ASSIGNMENT - Retype, word for word, each line between the lines holding "orange cone: 2 -> 4" and "turquoise duck: 4 -> 2", inclusive, and leave the rest of the data alone.

AVAILABLE DATA -
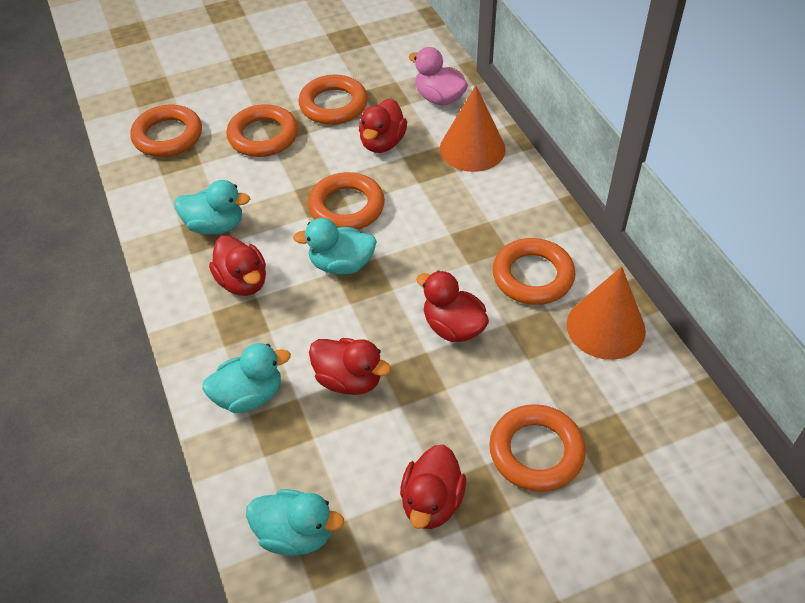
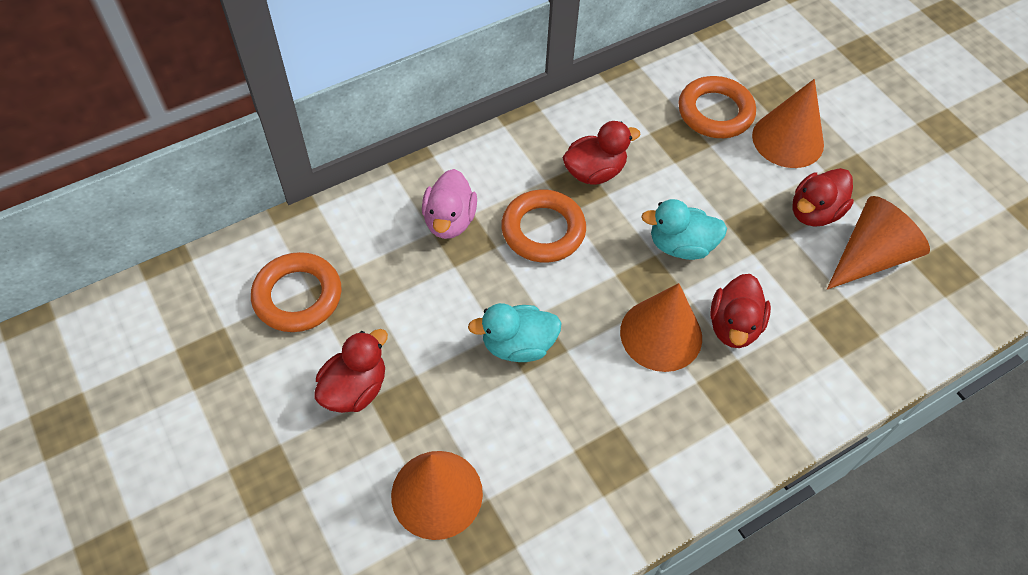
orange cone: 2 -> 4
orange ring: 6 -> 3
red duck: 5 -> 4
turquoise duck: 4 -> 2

---

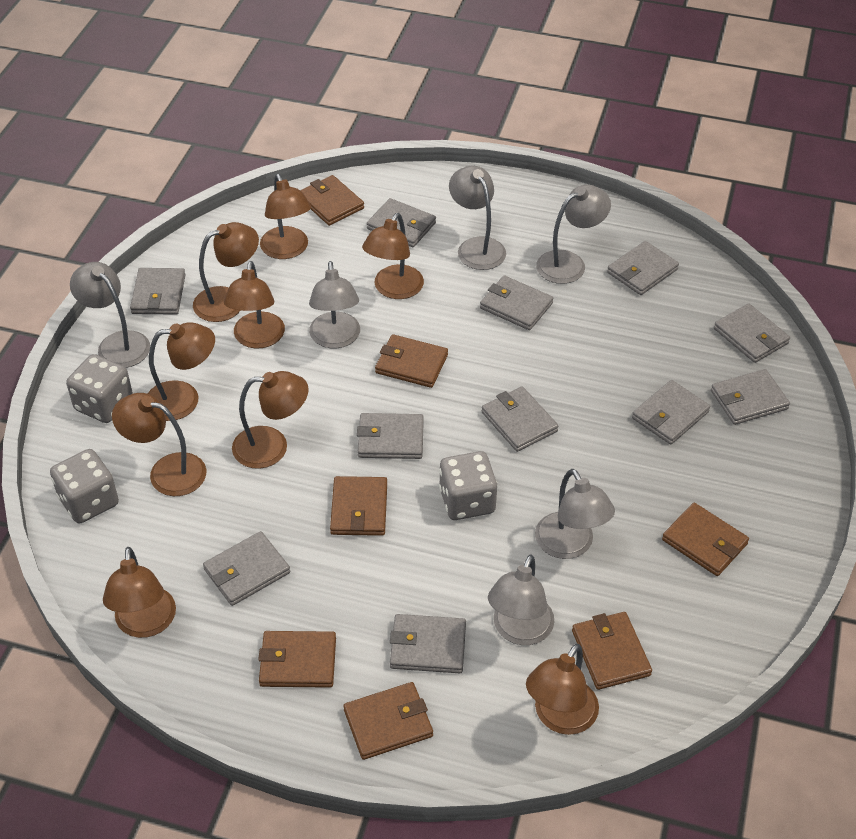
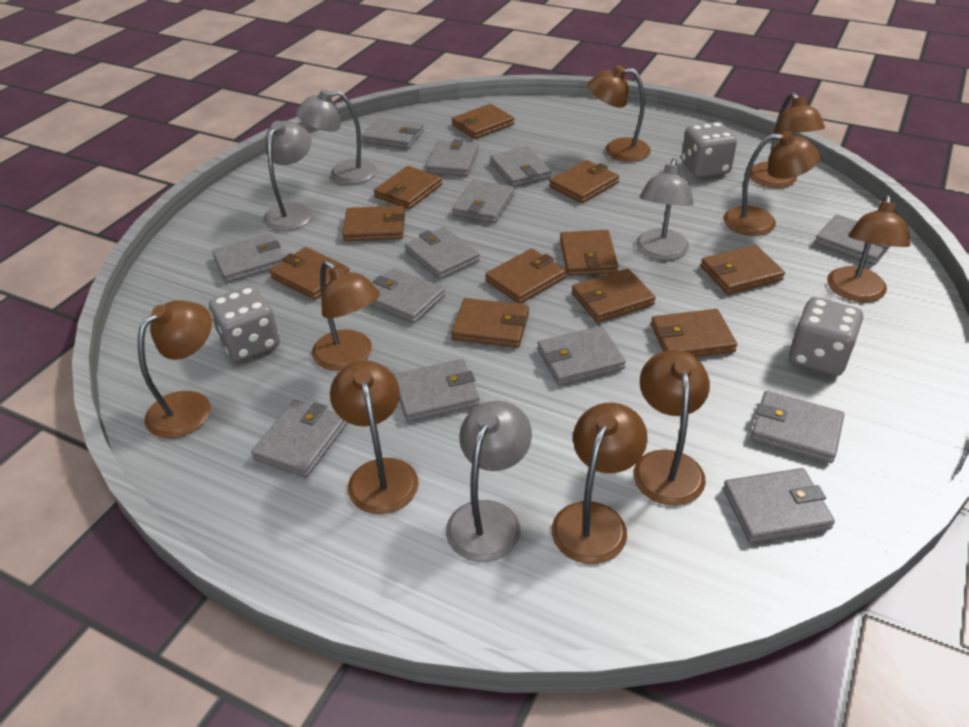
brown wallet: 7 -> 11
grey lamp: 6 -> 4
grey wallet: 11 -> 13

RESPONSE -
orange cone: 2 -> 4
orange ring: 6 -> 3
red duck: 5 -> 4
turquoise duck: 4 -> 2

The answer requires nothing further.